"""
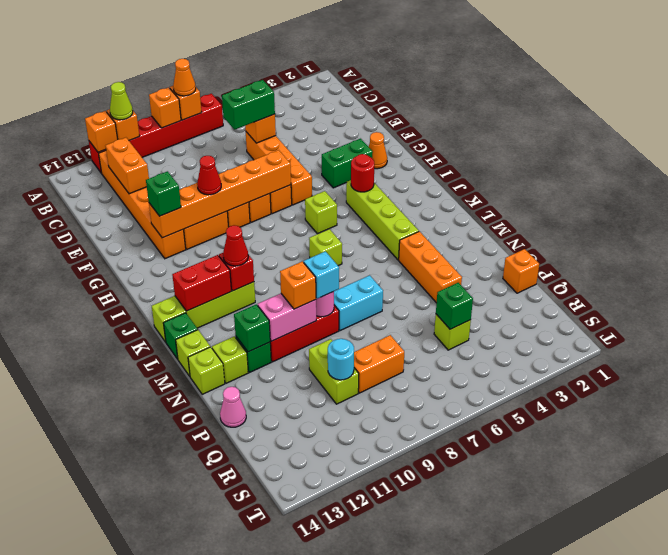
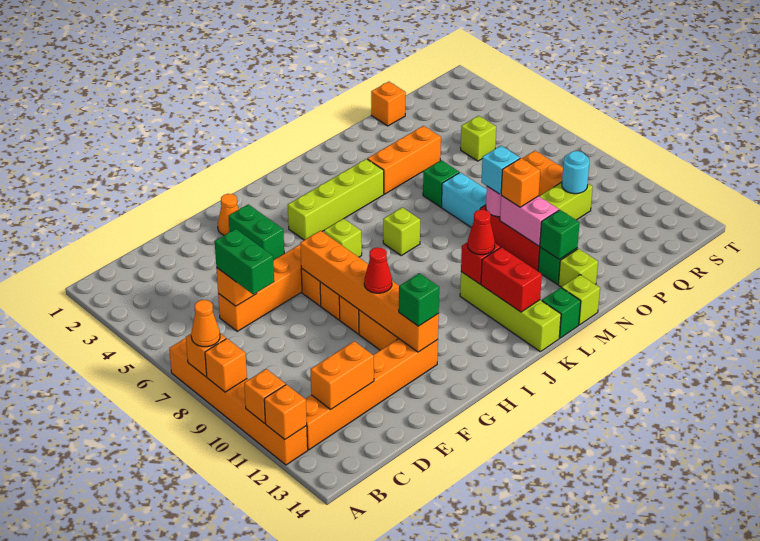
red brick A7:A12 level 1 -> orange brick A7:A12 level 1
lime cone A11 level 3 -> none
red round brick I4 level 2 -> none
lime brick N14 level 1 -> none
pink cone P14 level 1 -> none
green brick Q5 level 2 -> green brick N6 level 1

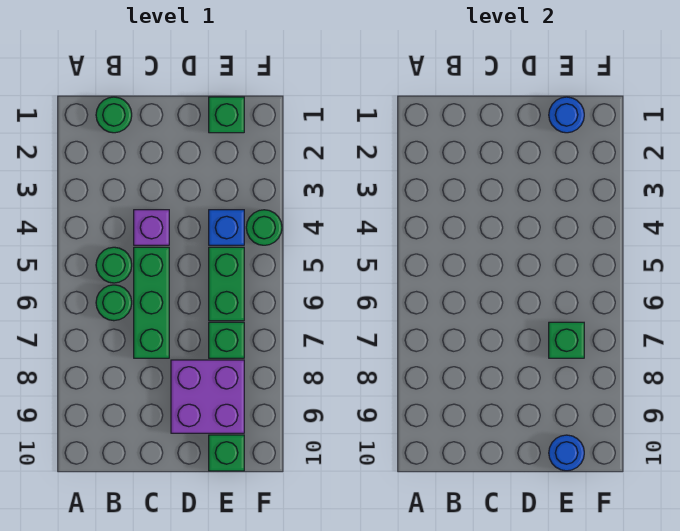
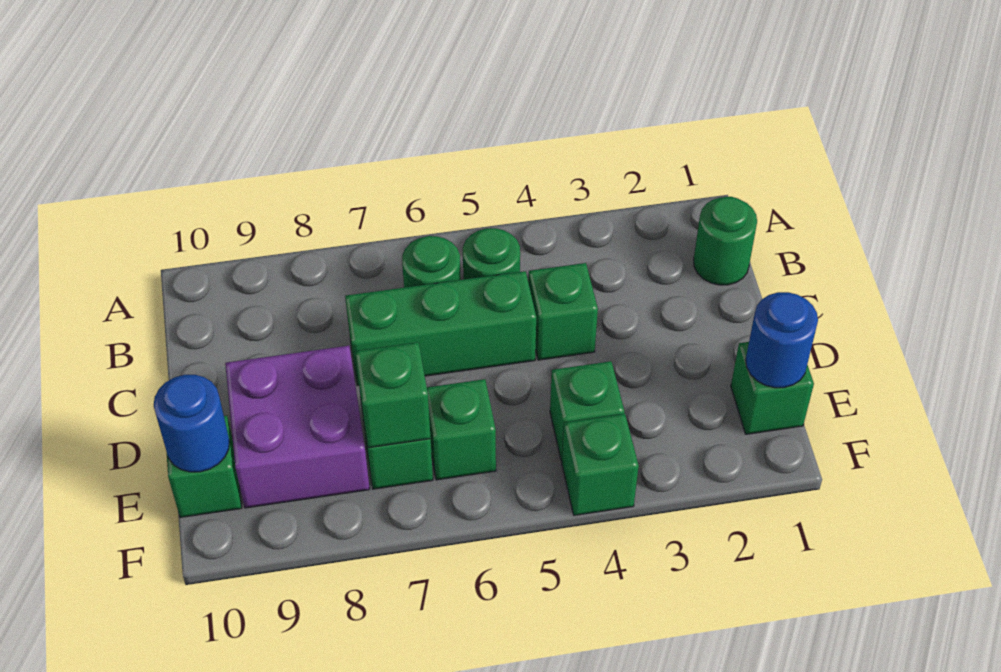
purple brick C4 level 1 -> green brick C4 level 1
blue brick E4 level 1 -> green brick E4 level 1
green brick E5:E6 level 1 -> green brick E6 level 1
green round brick F4 level 1 -> green brick F4 level 1

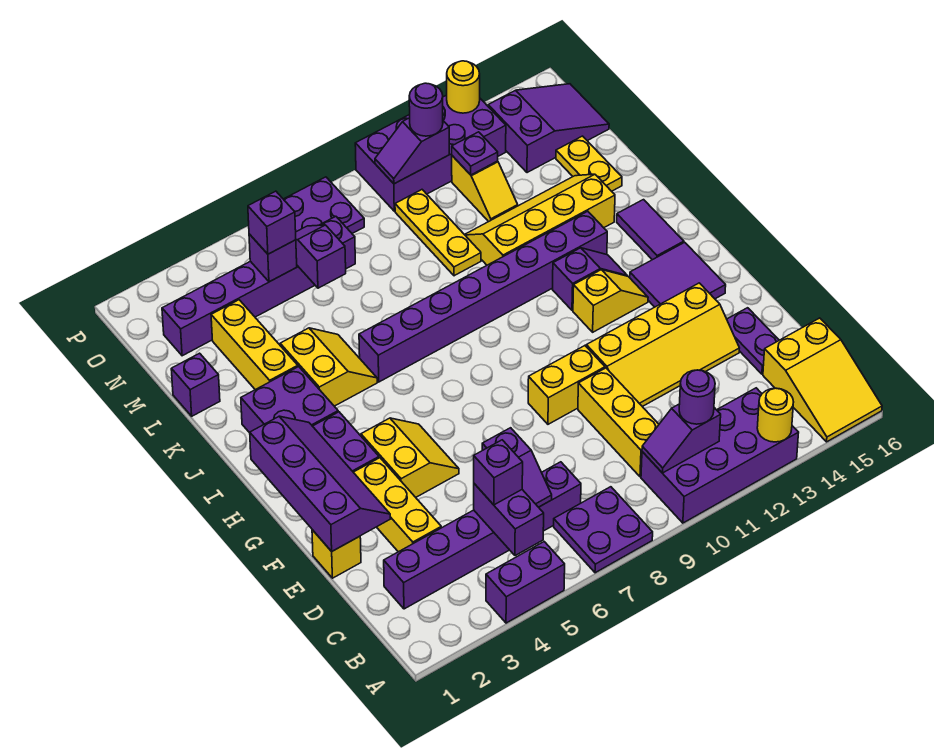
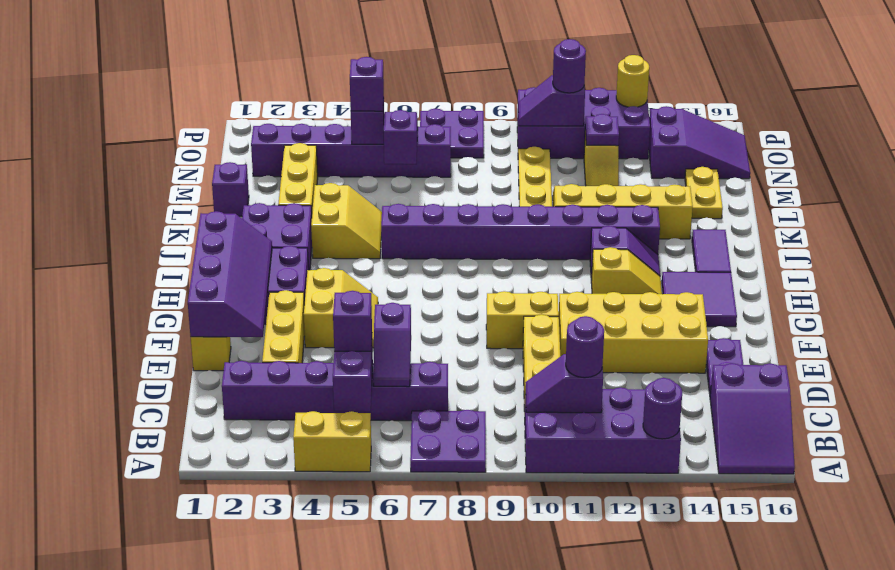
purple brick A4:A5 level 1 -> yellow brick A4:A5 level 1
yellow round brick A13 level 2 -> purple round brick A13 level 2
yellow slope A15:C16 level 1 top C -> purple slope A15:C16 level 1 top C
yellow slope E11:F14 level 1 top F -> yellow brick E11:F14 level 1

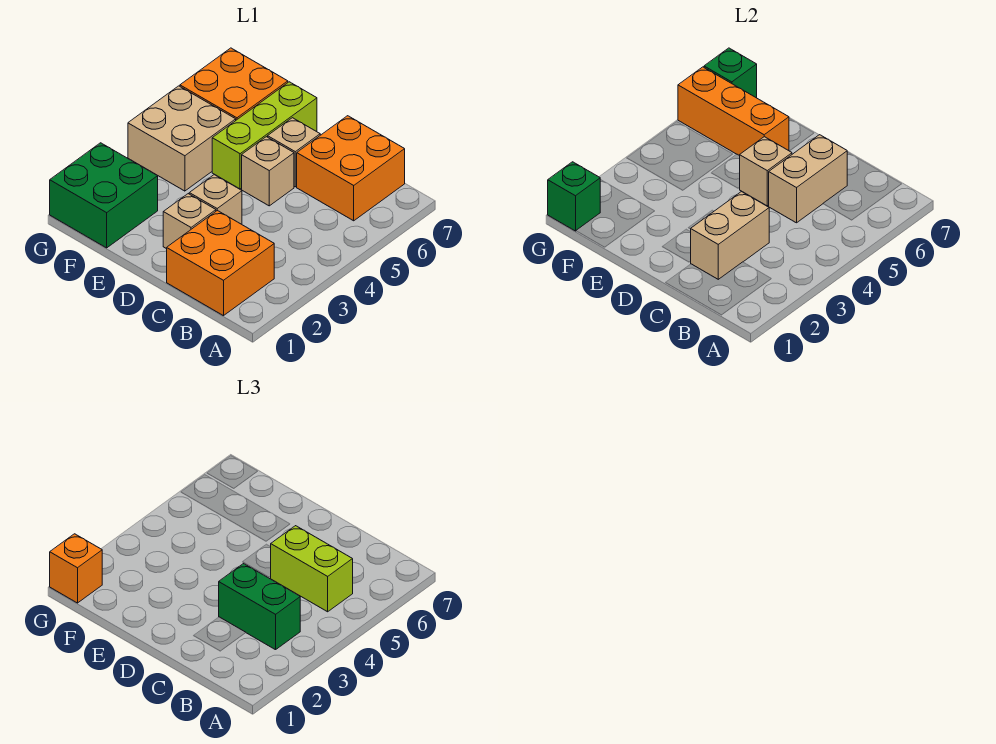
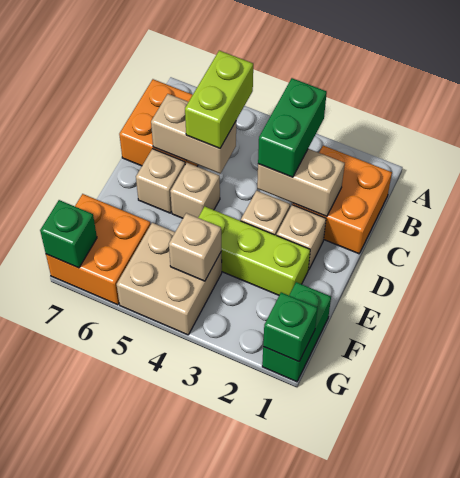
tan brick D5 level 2 -> tan brick F4 level 2
lime brick E5:E7 level 1 -> lime brick E2:E4 level 1
orange brick E6:G6 level 2 -> none
green brick F1:G2 level 1 -> green brick F1:G1 level 1
orange brick G1 level 3 -> none

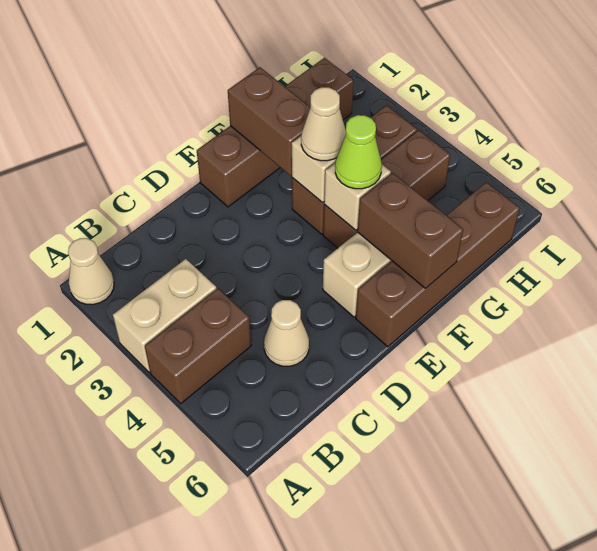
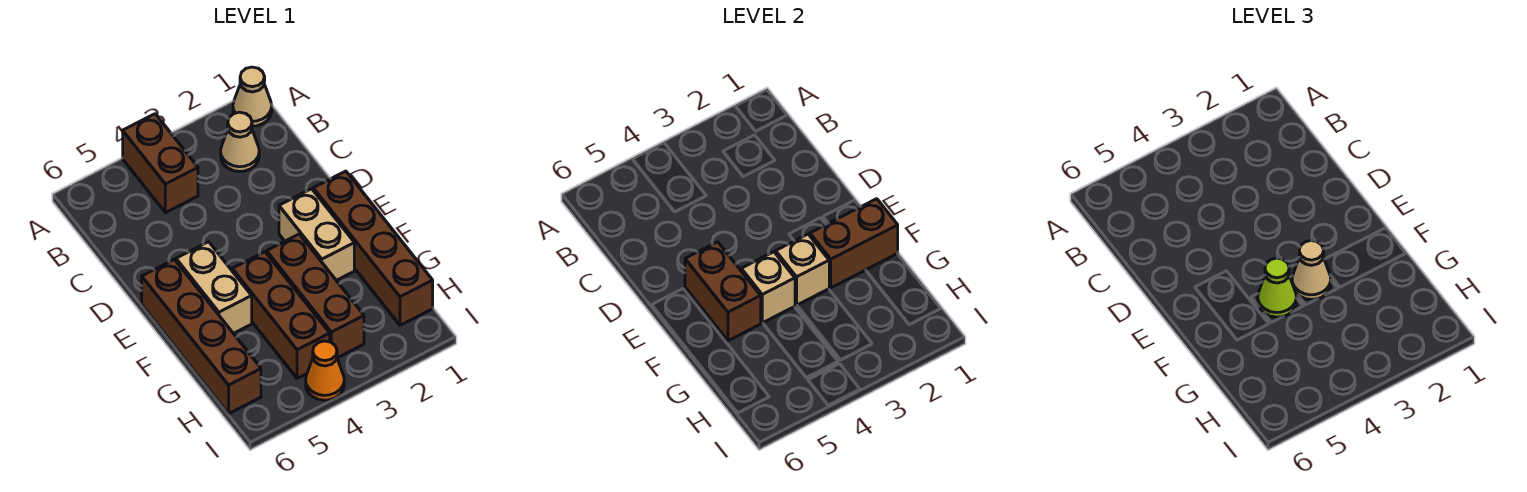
tan brick A3:B3 level 1 -> tan brick E2:F2 level 1
tan cone C5 level 1 -> tan cone B2 level 1
brown brick F5:F6 level 2 -> brown brick E5:F5 level 2
none -> orange cone I4 level 1

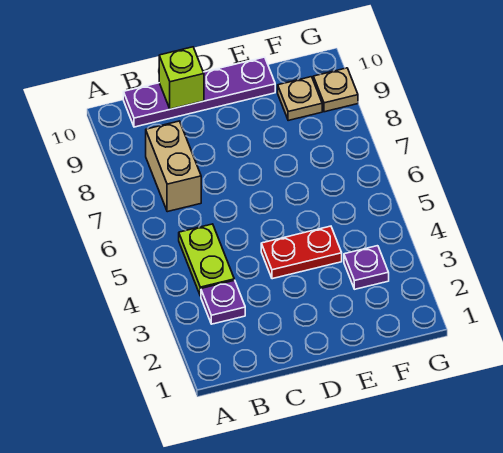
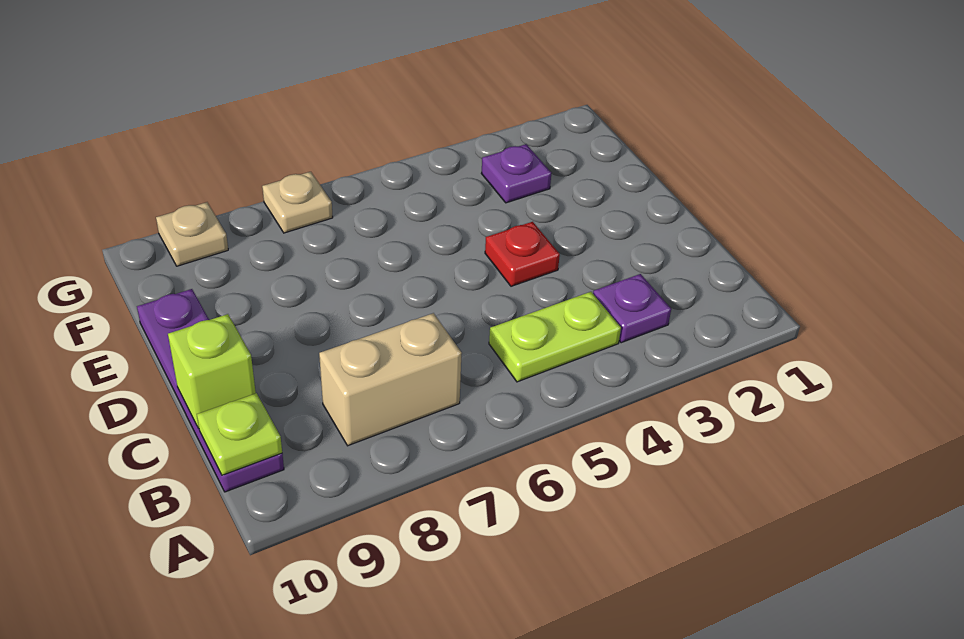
none -> lime plate B10 level 2
red plate D4:E4 level 1 -> red plate D4 level 1
tan plate F9 level 1 -> tan plate G7 level 1

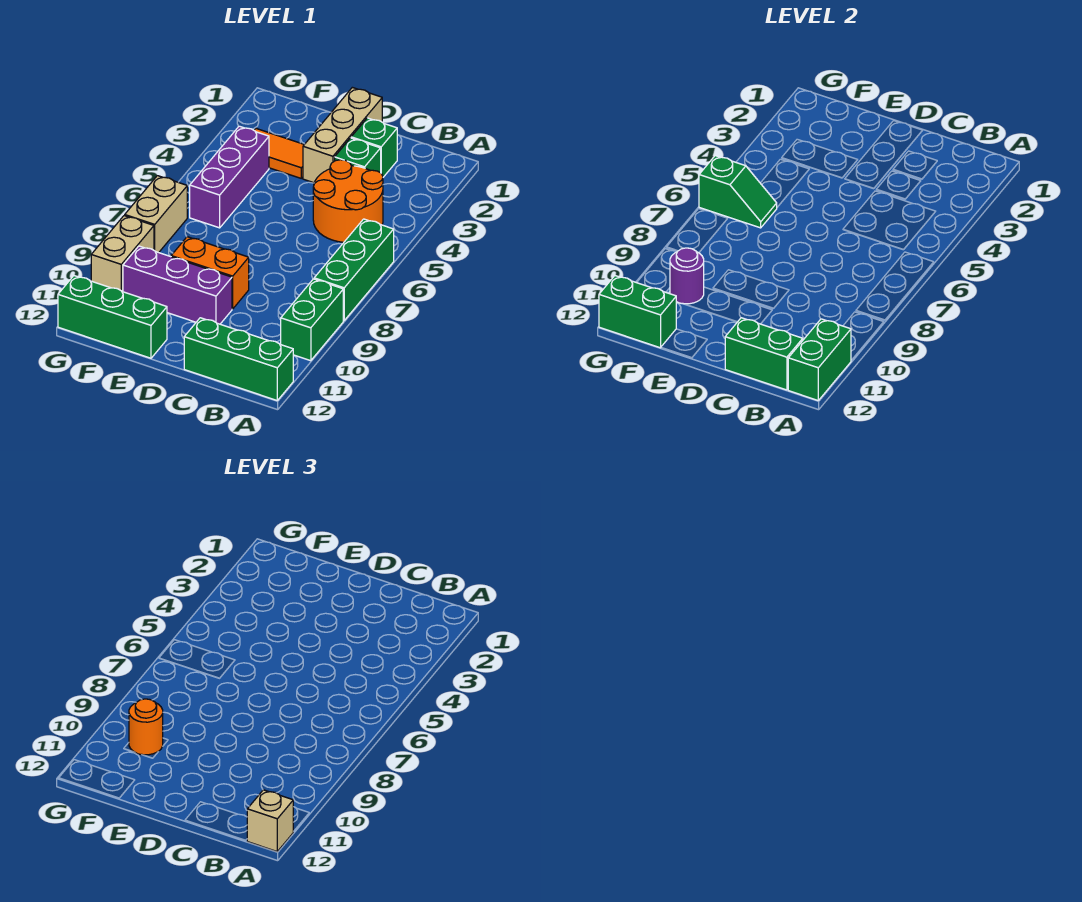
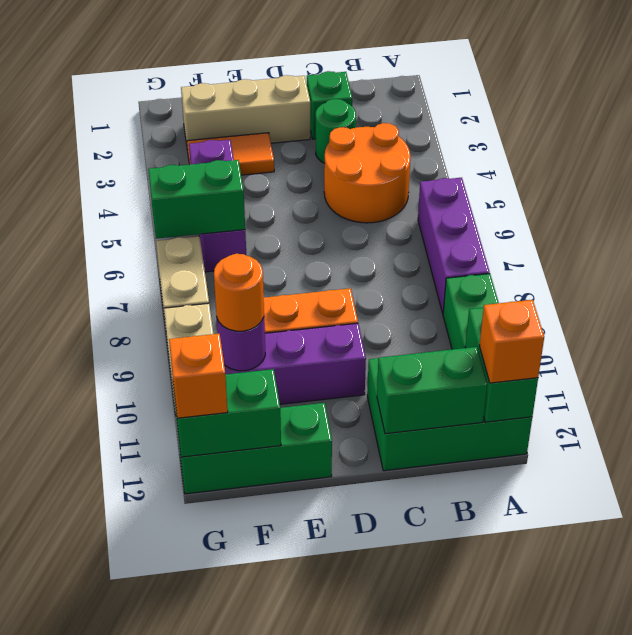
green brick A6:A8 level 1 -> purple brick A6:A8 level 1
green brick A12:C12 level 1 -> green brick A11:C12 level 1
tan brick A12 level 3 -> orange brick A12 level 3
green brick C3 level 1 -> green round brick C3 level 1
tan brick D1:D3 level 1 -> tan brick D2:F2 level 1
green slope F6:G6 level 2 top G -> green brick F6:G6 level 2
none -> orange brick G12 level 3

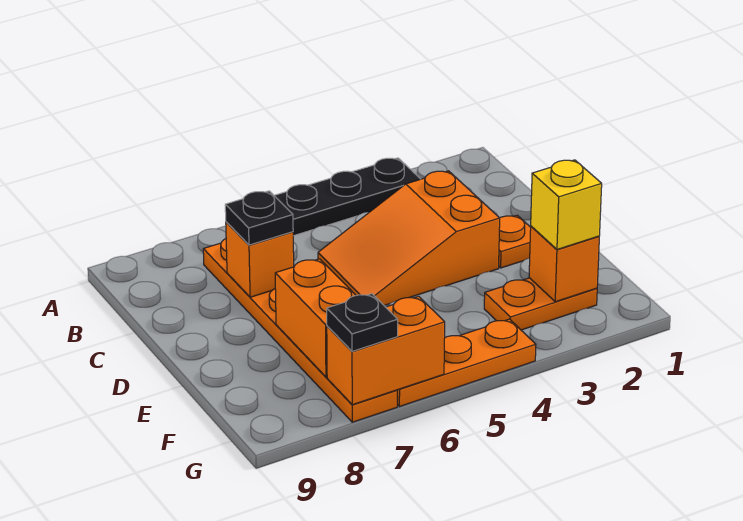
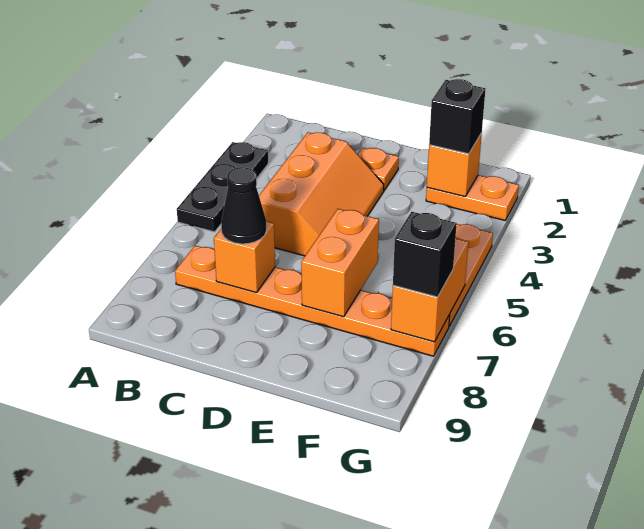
orange slope C3:D5 level 1 top 3 -> orange slope C3:D5 level 1 top C
black plate C7 level 3 -> black cone C7 level 3
orange brick E7:F7 level 2 -> orange brick E6:E7 level 2
orange plate F2:F3 level 1 -> orange plate F2:G2 level 1
yellow brick F2 level 3 -> black brick F2 level 3
black plate G7 level 3 -> black brick G7 level 3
"""
*What is needed*: Please retype exactly the lines from the one containing "tan cone C5 level 1 -> tan cone B2 level 1" through the last line of the records, both included, leaving out every picture.

*Response box*:
tan cone C5 level 1 -> tan cone B2 level 1
brown brick F5:F6 level 2 -> brown brick E5:F5 level 2
none -> orange cone I4 level 1

none -> lime plate B10 level 2
red plate D4:E4 level 1 -> red plate D4 level 1
tan plate F9 level 1 -> tan plate G7 level 1

green brick A6:A8 level 1 -> purple brick A6:A8 level 1
green brick A12:C12 level 1 -> green brick A11:C12 level 1
tan brick A12 level 3 -> orange brick A12 level 3
green brick C3 level 1 -> green round brick C3 level 1
tan brick D1:D3 level 1 -> tan brick D2:F2 level 1
green slope F6:G6 level 2 top G -> green brick F6:G6 level 2
none -> orange brick G12 level 3

orange slope C3:D5 level 1 top 3 -> orange slope C3:D5 level 1 top C
black plate C7 level 3 -> black cone C7 level 3
orange brick E7:F7 level 2 -> orange brick E6:E7 level 2
orange plate F2:F3 level 1 -> orange plate F2:G2 level 1
yellow brick F2 level 3 -> black brick F2 level 3
black plate G7 level 3 -> black brick G7 level 3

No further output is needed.